#### Aim of the exercise:
Would you please write out only the lines running from the top of the listing through the one holding "(501, 250) = (997, 646): pink", exactly, with both ends kept and pictures left out?

Start of Exercise input

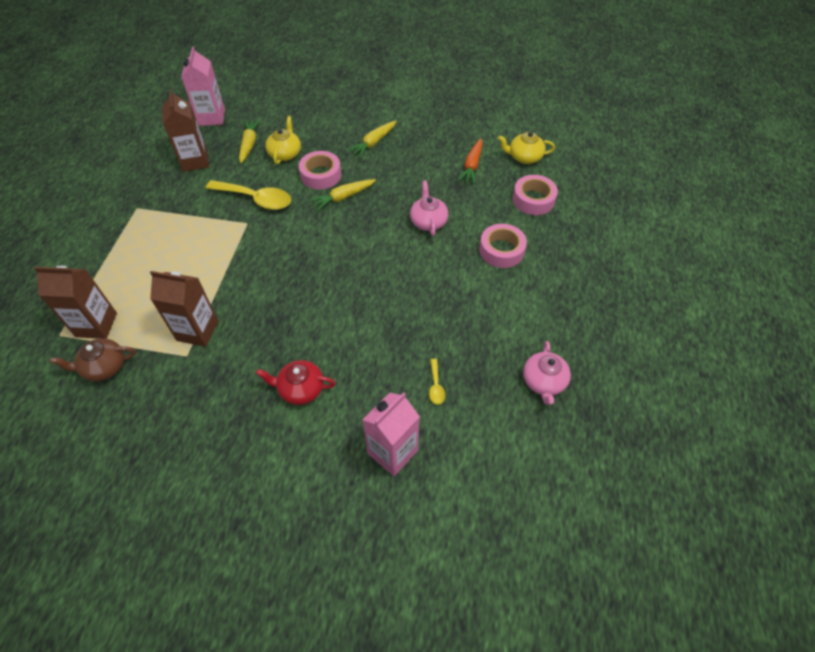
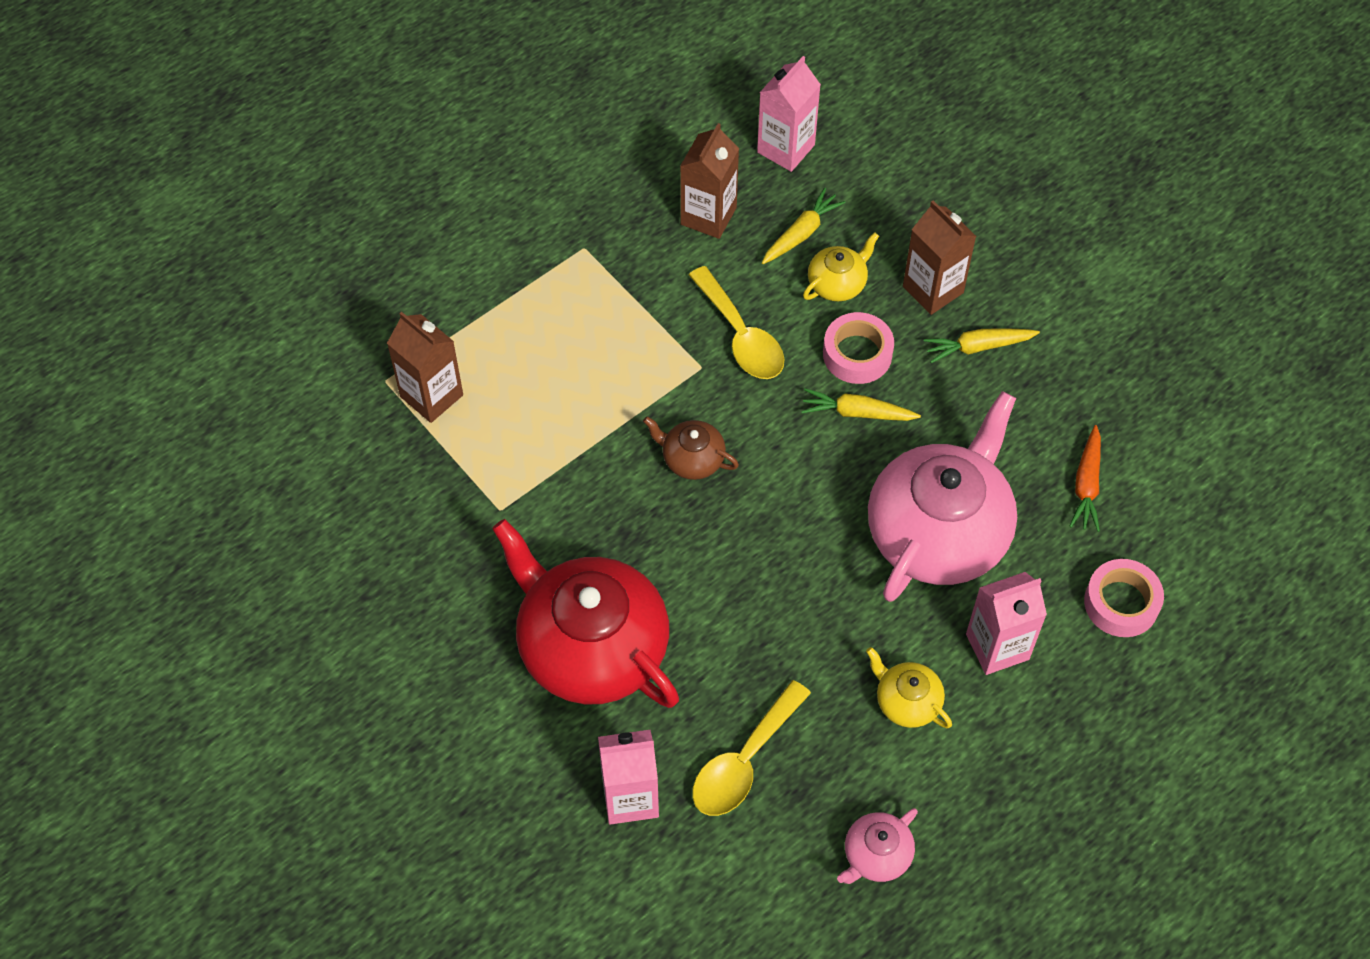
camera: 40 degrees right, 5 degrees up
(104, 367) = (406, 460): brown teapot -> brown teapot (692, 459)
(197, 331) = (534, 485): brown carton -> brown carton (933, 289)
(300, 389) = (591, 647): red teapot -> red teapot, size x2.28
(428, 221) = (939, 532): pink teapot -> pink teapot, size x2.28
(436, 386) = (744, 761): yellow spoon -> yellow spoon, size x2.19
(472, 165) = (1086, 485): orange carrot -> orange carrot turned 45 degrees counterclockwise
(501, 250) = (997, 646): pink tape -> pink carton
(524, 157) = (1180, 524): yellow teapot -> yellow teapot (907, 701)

End of Exercise input

#### Written reply:
camera: 40 degrees right, 5 degrees up
(104, 367) = (406, 460): brown teapot -> brown teapot (692, 459)
(197, 331) = (534, 485): brown carton -> brown carton (933, 289)
(300, 389) = (591, 647): red teapot -> red teapot, size x2.28
(428, 221) = (939, 532): pink teapot -> pink teapot, size x2.28
(436, 386) = (744, 761): yellow spoon -> yellow spoon, size x2.19
(472, 165) = (1086, 485): orange carrot -> orange carrot turned 45 degrees counterclockwise
(501, 250) = (997, 646): pink tape -> pink carton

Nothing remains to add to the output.